● EXERCISE PROMPT
Repeat the records below exactly. Omit the pictures.

● LISTED RECORDS
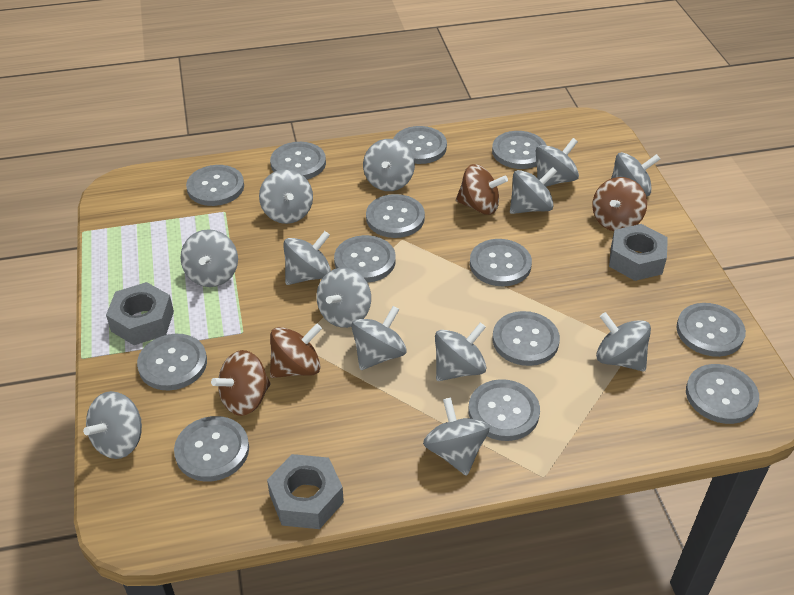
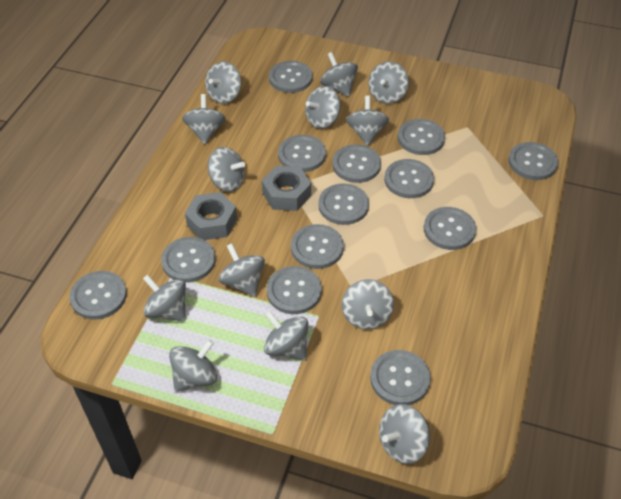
brown spinning top: 4 -> 0
grey nut: 3 -> 2

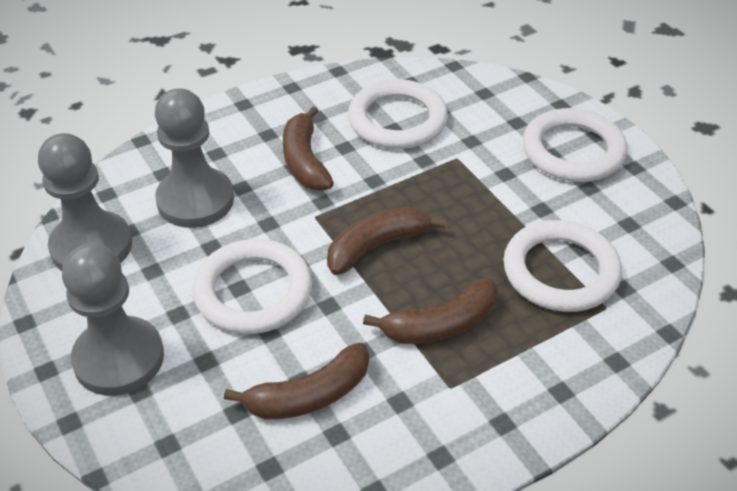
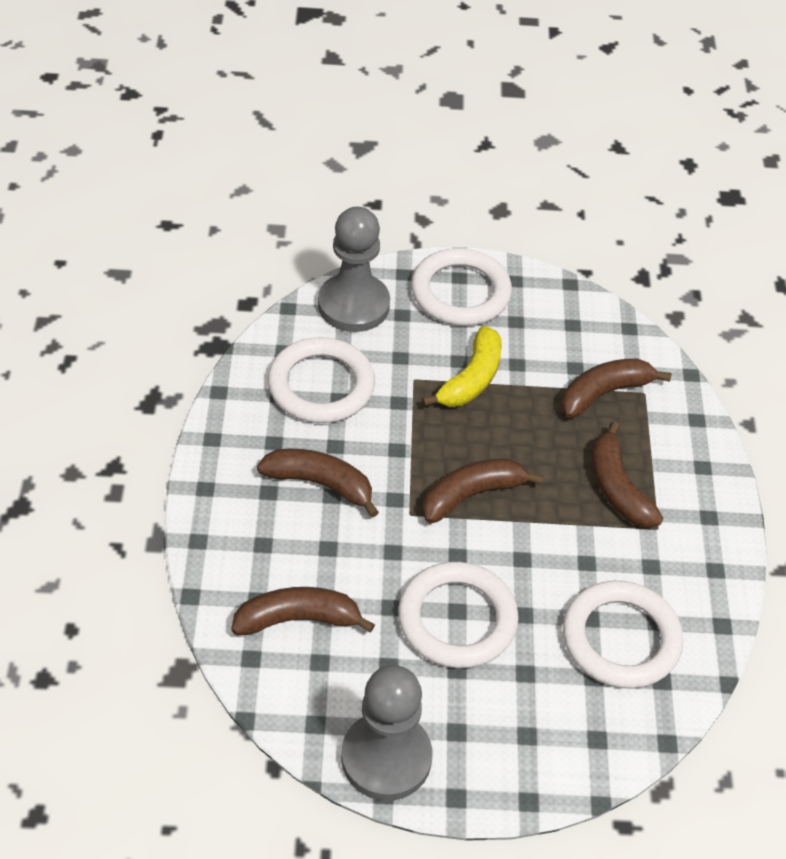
brown banana: 4 -> 5
grey pawn: 3 -> 2
yellow banana: 0 -> 1

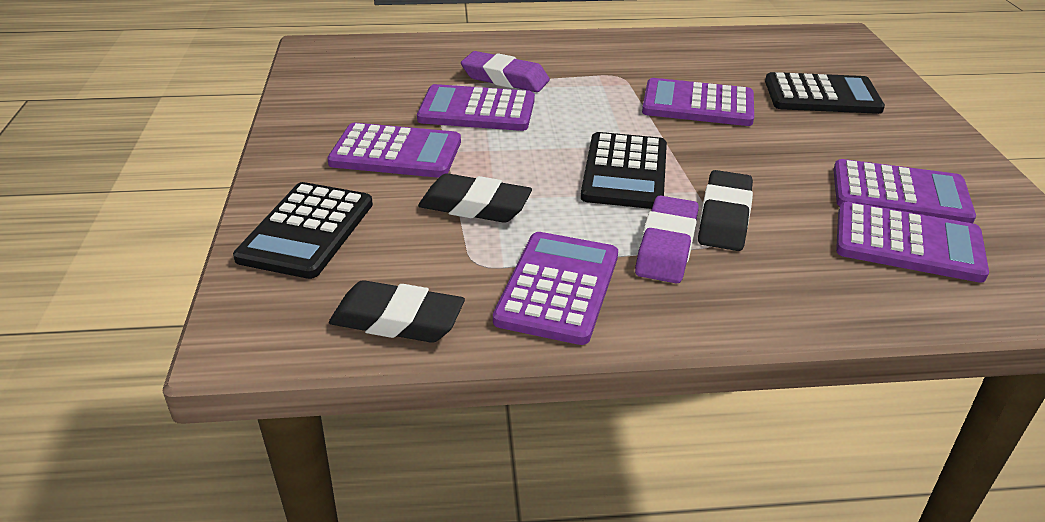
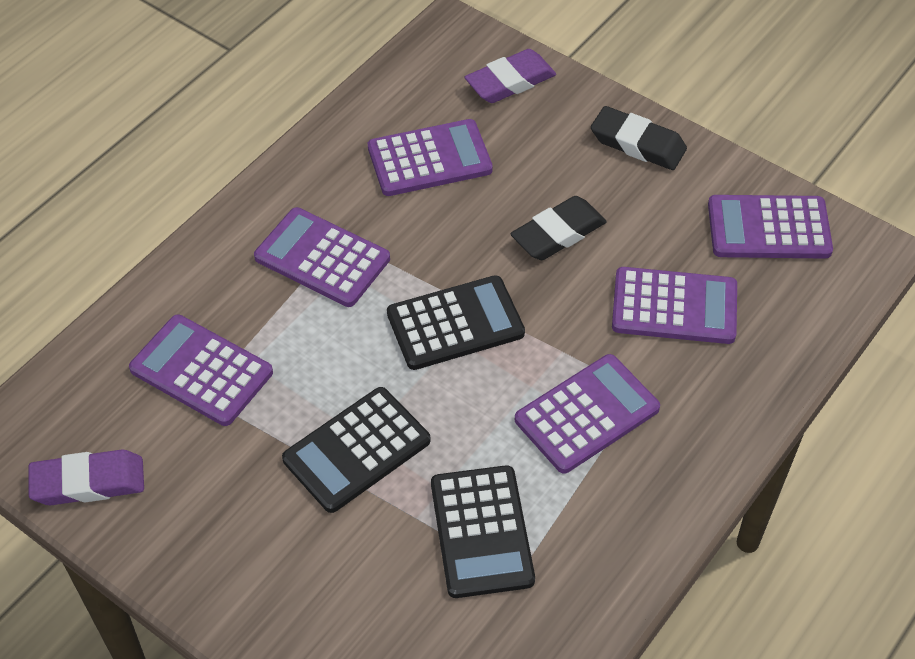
black eraser: 3 -> 2

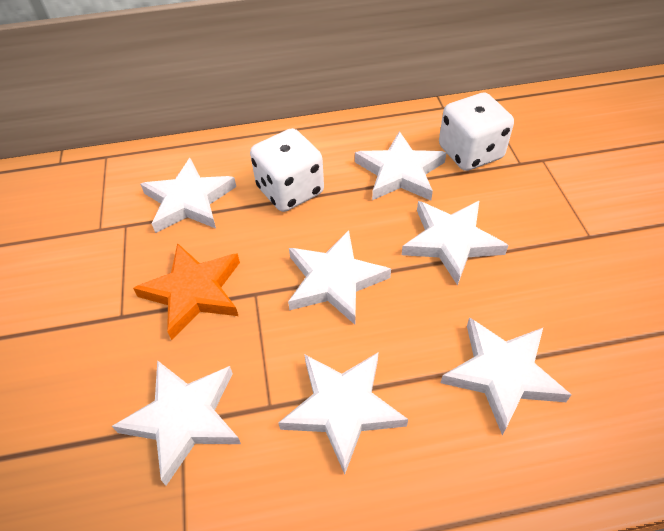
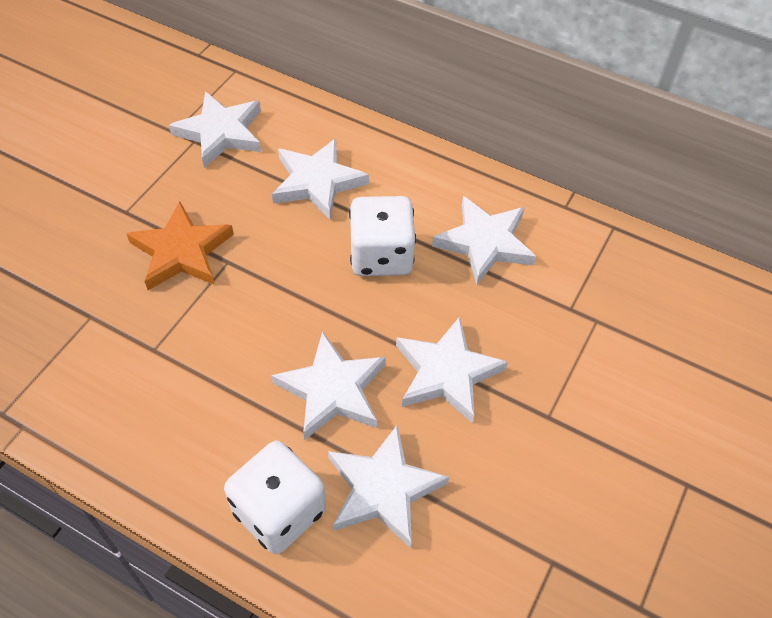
white star: 7 -> 6

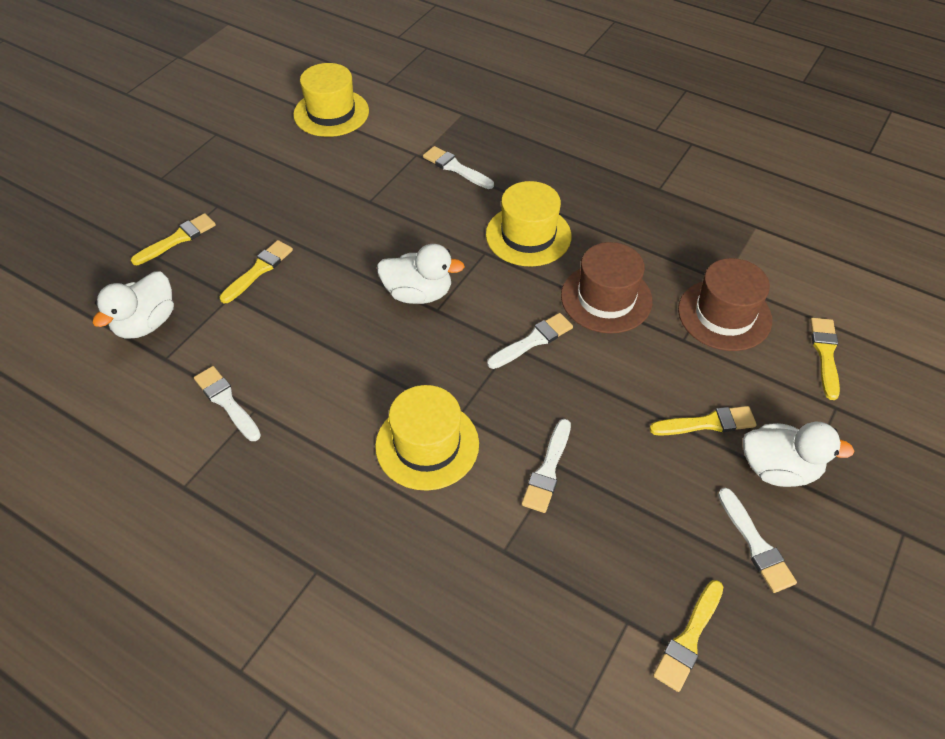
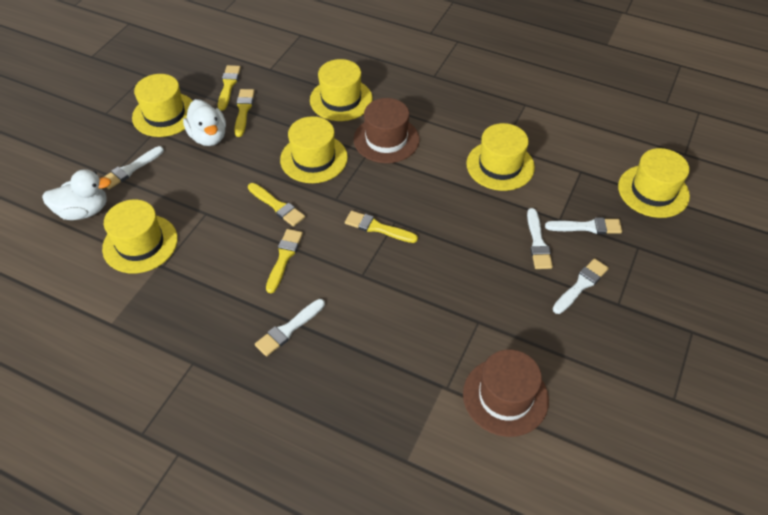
white duck: 3 -> 2
yellow hat: 3 -> 6

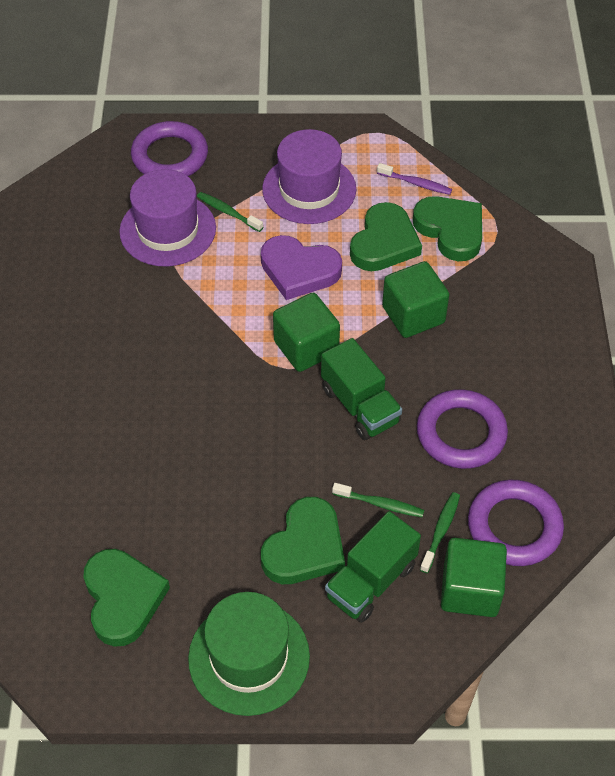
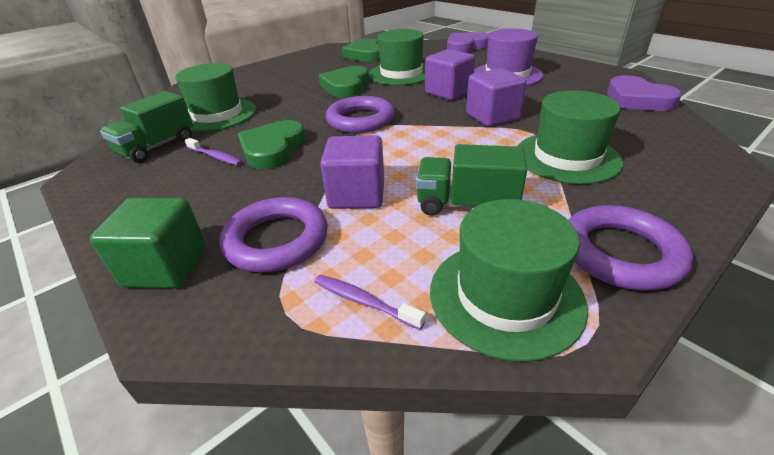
green cube: 3 -> 1
green hat: 1 -> 4
green heart: 4 -> 3
green toothbrush: 3 -> 0
purple cube: 0 -> 3
purple hat: 2 -> 1
purple heart: 1 -> 2
purple toothbrush: 1 -> 2

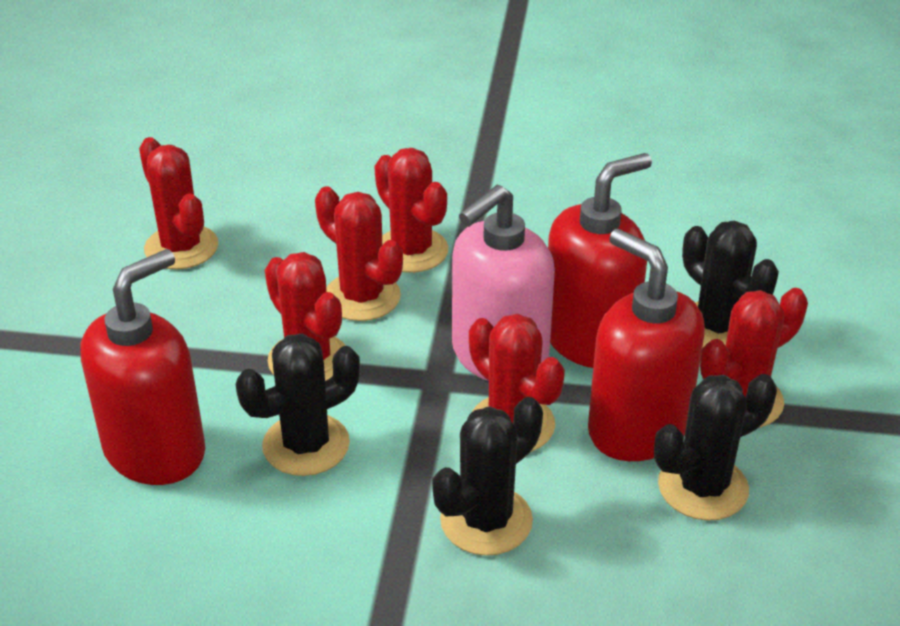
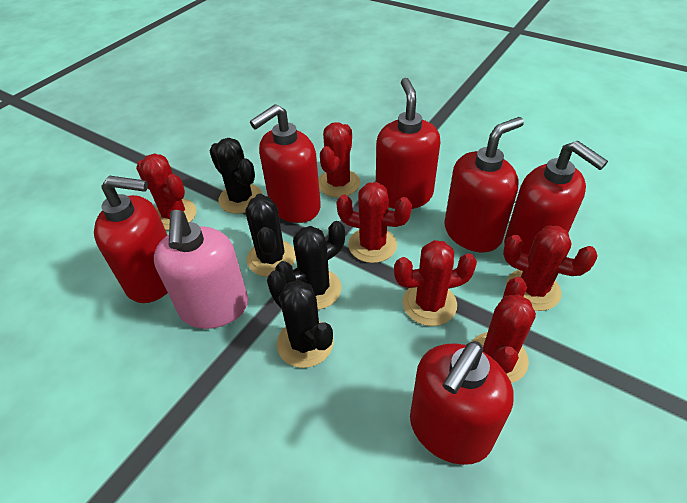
red soap dispenser: 3 -> 6

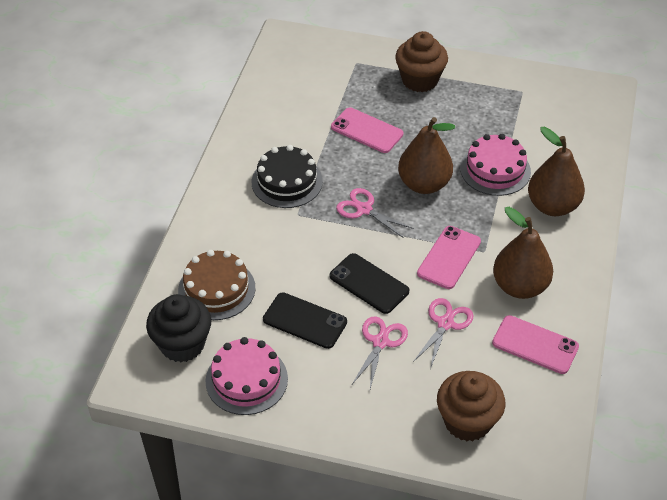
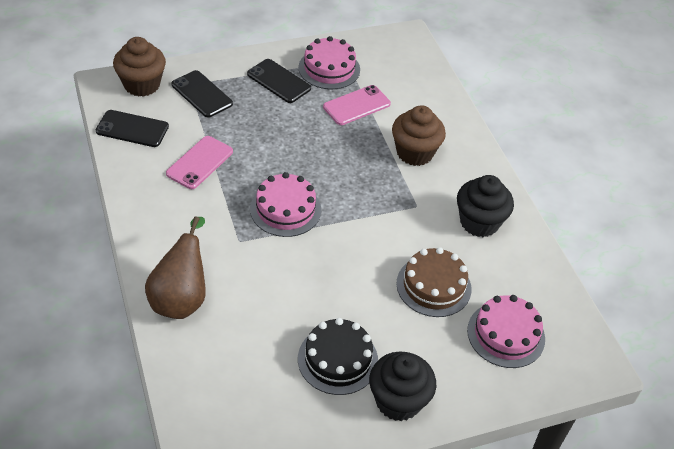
black cupcake: 1 -> 2
black phone: 2 -> 3
brown pear: 3 -> 1
pink cake: 2 -> 3
pink phone: 3 -> 2
pink scissors: 3 -> 0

● TASK ANSWER
brown spinning top: 4 -> 0
grey nut: 3 -> 2

brown banana: 4 -> 5
grey pawn: 3 -> 2
yellow banana: 0 -> 1

black eraser: 3 -> 2

white star: 7 -> 6

white duck: 3 -> 2
yellow hat: 3 -> 6

green cube: 3 -> 1
green hat: 1 -> 4
green heart: 4 -> 3
green toothbrush: 3 -> 0
purple cube: 0 -> 3
purple hat: 2 -> 1
purple heart: 1 -> 2
purple toothbrush: 1 -> 2

red soap dispenser: 3 -> 6

black cupcake: 1 -> 2
black phone: 2 -> 3
brown pear: 3 -> 1
pink cake: 2 -> 3
pink phone: 3 -> 2
pink scissors: 3 -> 0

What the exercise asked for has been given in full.